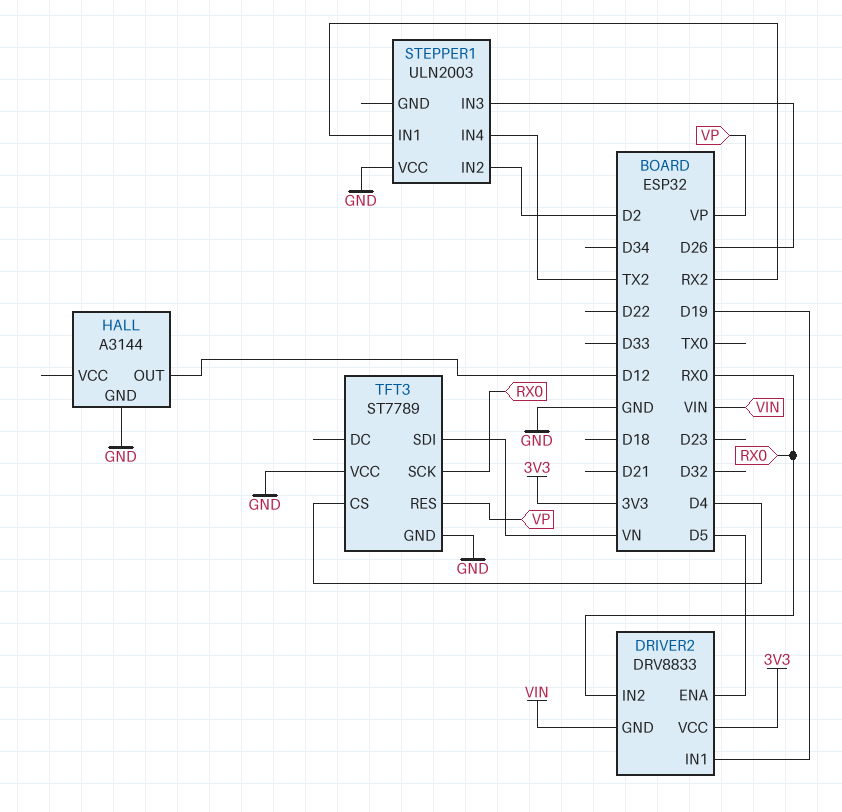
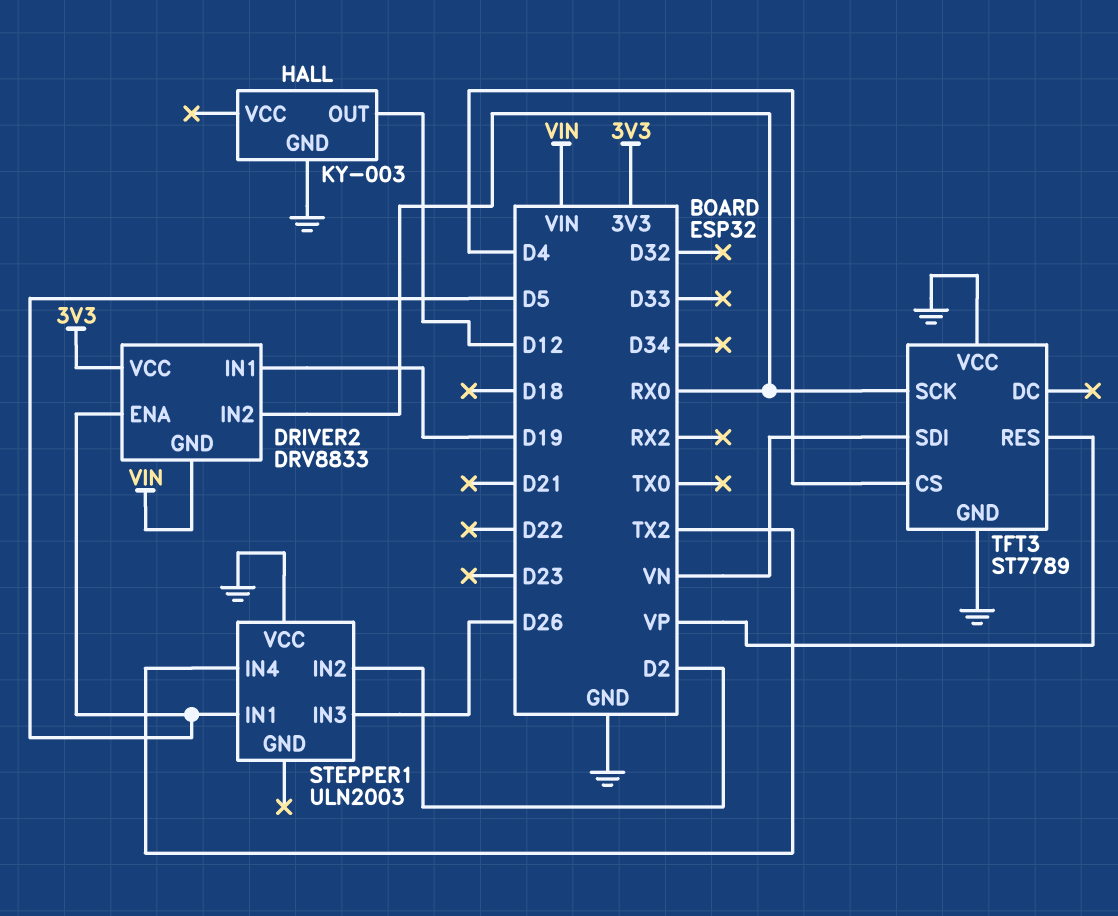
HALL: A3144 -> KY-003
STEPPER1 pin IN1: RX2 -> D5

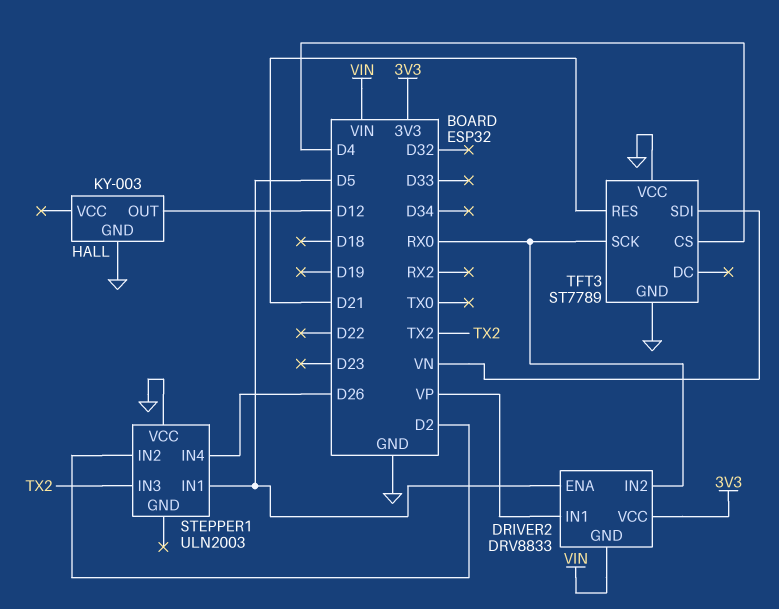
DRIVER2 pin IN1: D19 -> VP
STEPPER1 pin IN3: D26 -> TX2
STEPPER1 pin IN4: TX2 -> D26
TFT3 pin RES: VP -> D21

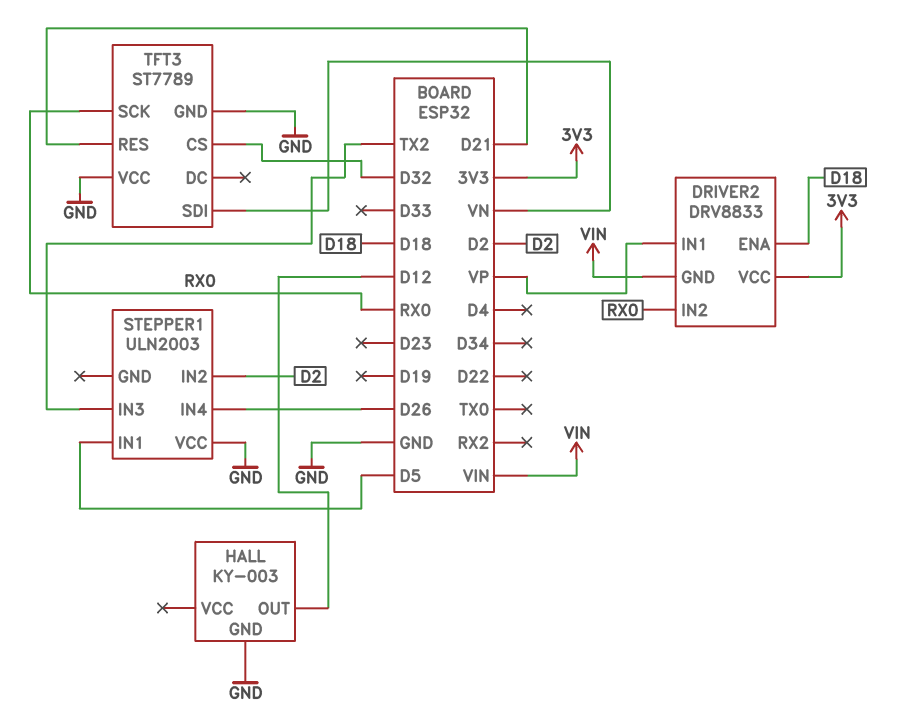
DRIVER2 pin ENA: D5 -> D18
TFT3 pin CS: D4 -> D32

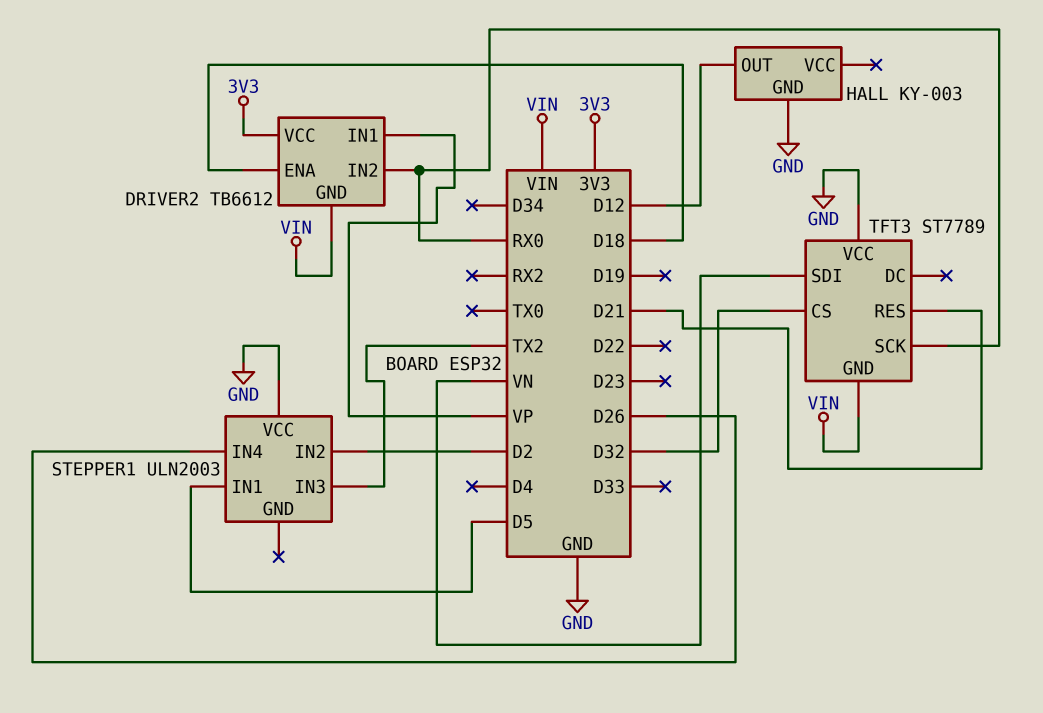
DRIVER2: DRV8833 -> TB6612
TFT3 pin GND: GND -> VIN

---

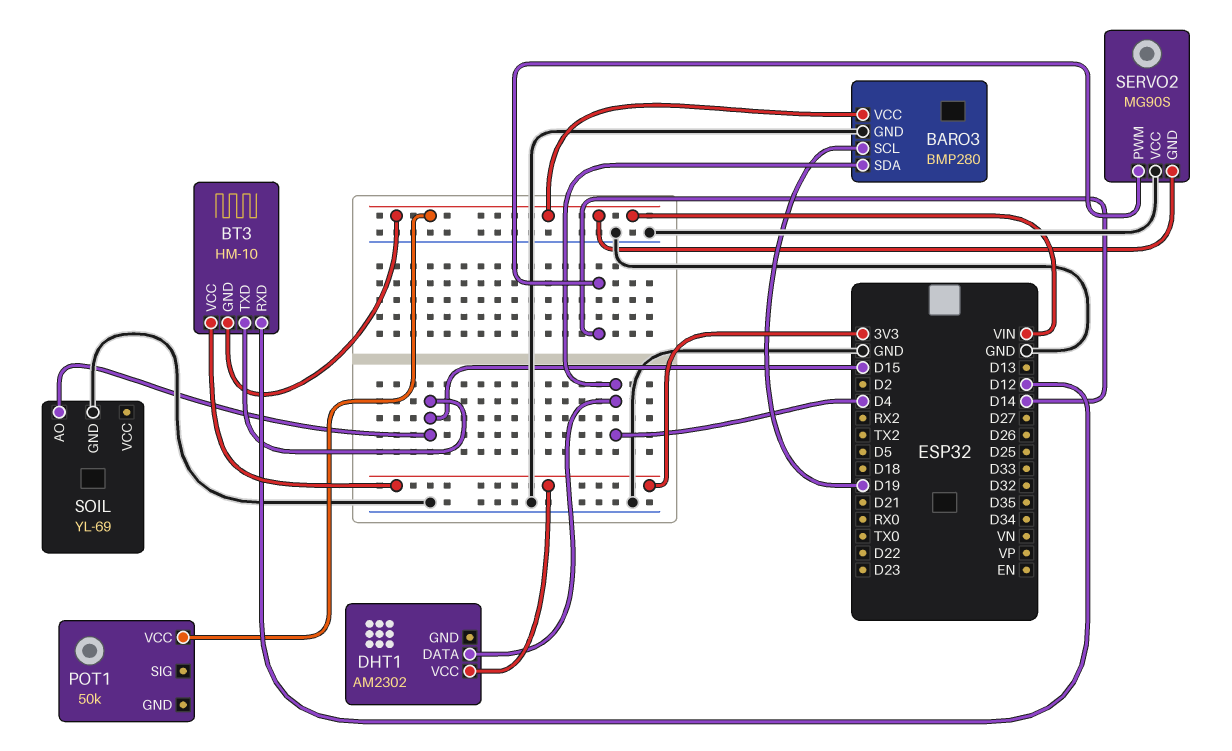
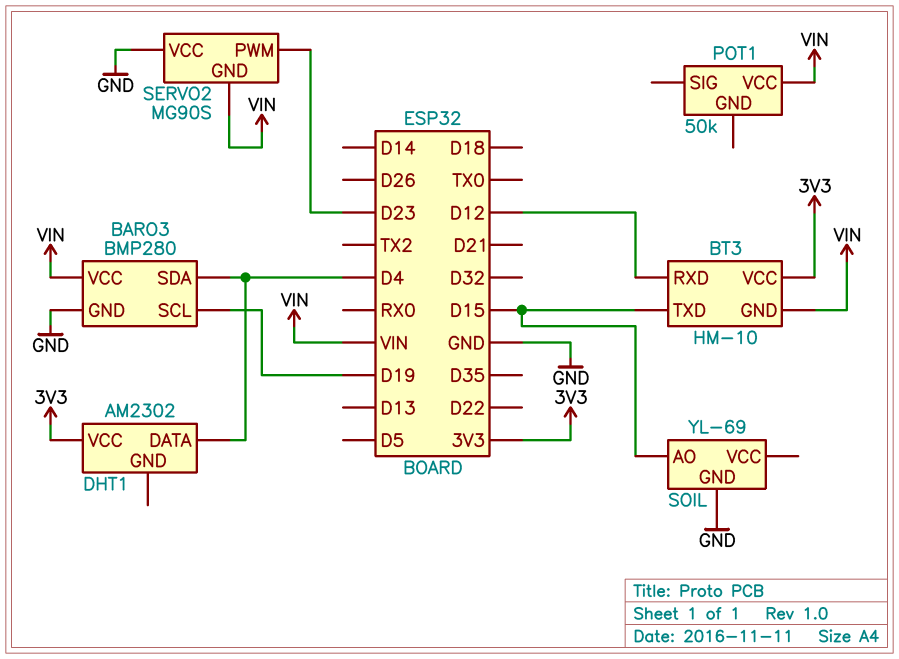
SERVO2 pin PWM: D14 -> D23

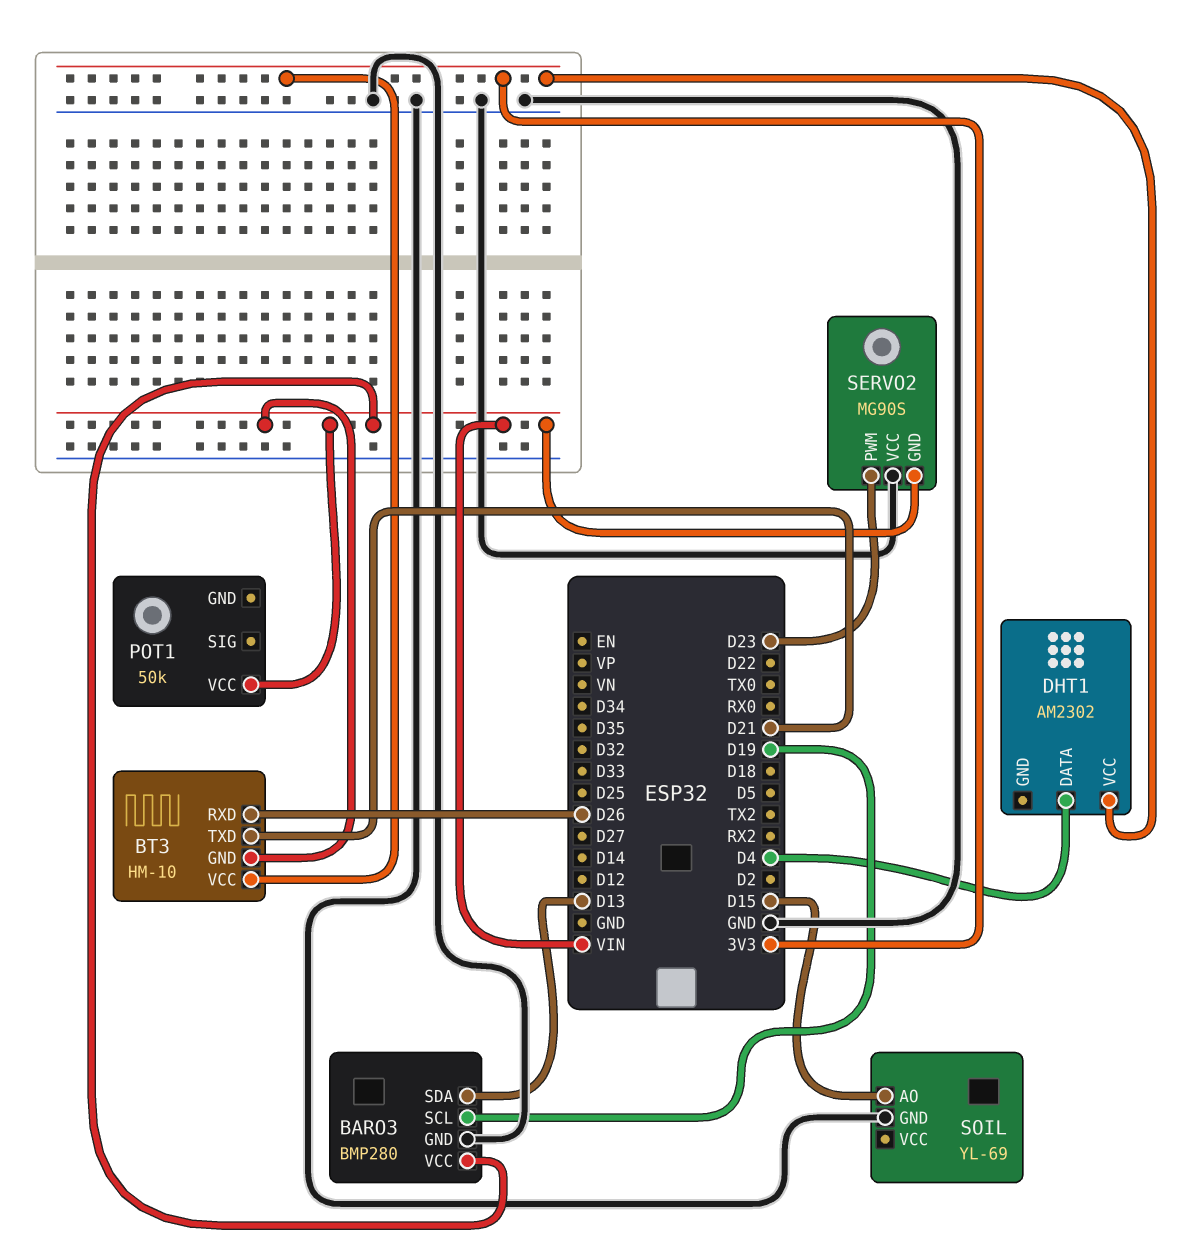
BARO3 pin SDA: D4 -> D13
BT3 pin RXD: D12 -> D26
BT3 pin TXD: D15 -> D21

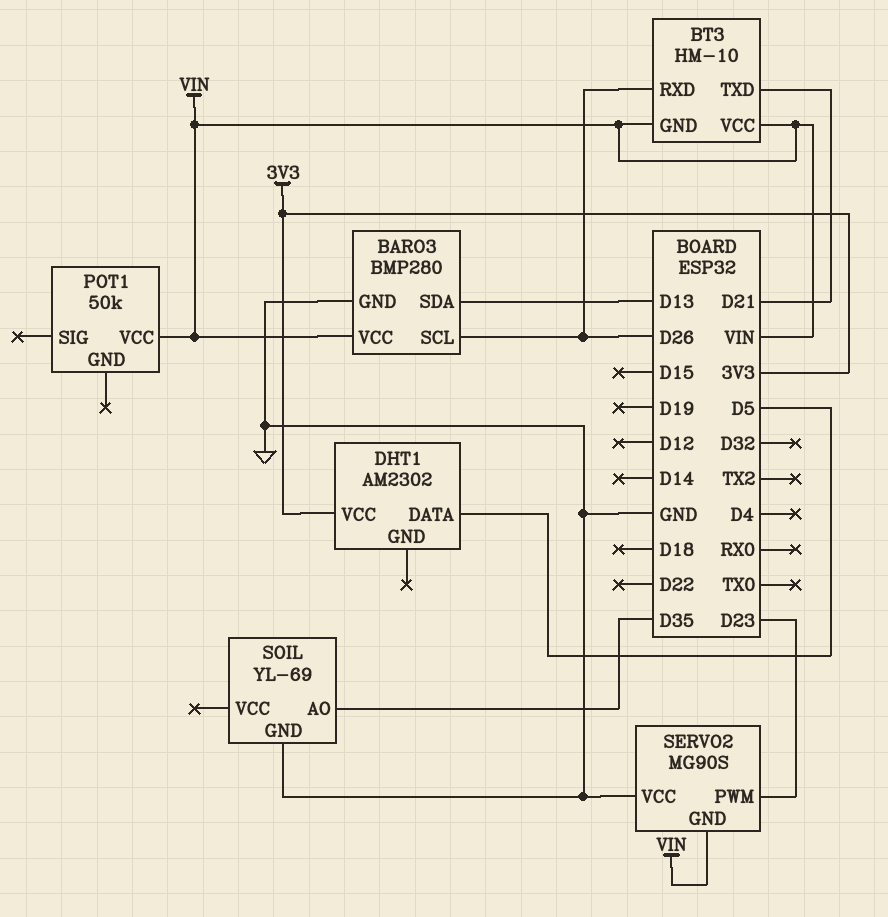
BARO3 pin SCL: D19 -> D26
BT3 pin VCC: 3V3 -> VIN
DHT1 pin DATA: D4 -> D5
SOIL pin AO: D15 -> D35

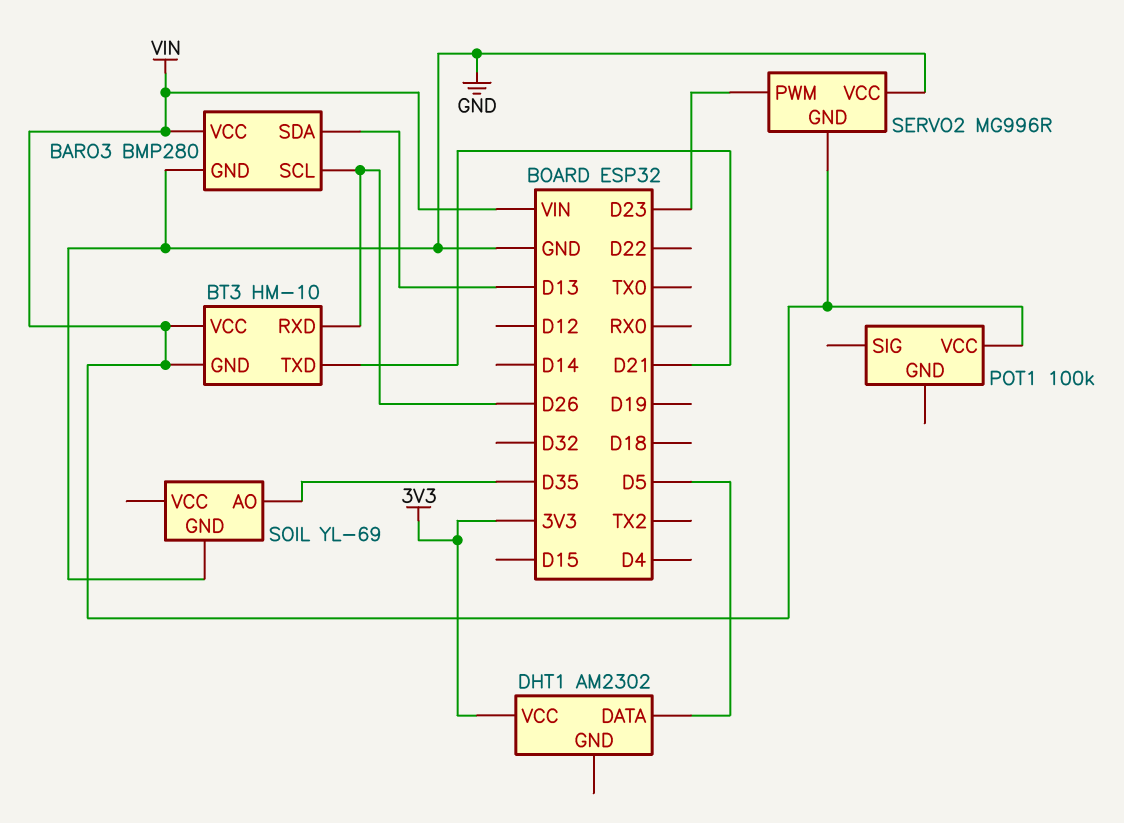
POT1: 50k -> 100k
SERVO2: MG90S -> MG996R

■ **WHAT THIS TASK INVOLVES**
Produce an exact reproduction of the listing above, limited to the lines starting at the line with "BT3 pin RXD: D12 -> D26" and ending at the line with "SERVO2: MG90S -> MG996R", both kept, with every picture left out.

■ **EXPECTED ANSWER**
BT3 pin RXD: D12 -> D26
BT3 pin TXD: D15 -> D21

BARO3 pin SCL: D19 -> D26
BT3 pin VCC: 3V3 -> VIN
DHT1 pin DATA: D4 -> D5
SOIL pin AO: D15 -> D35

POT1: 50k -> 100k
SERVO2: MG90S -> MG996R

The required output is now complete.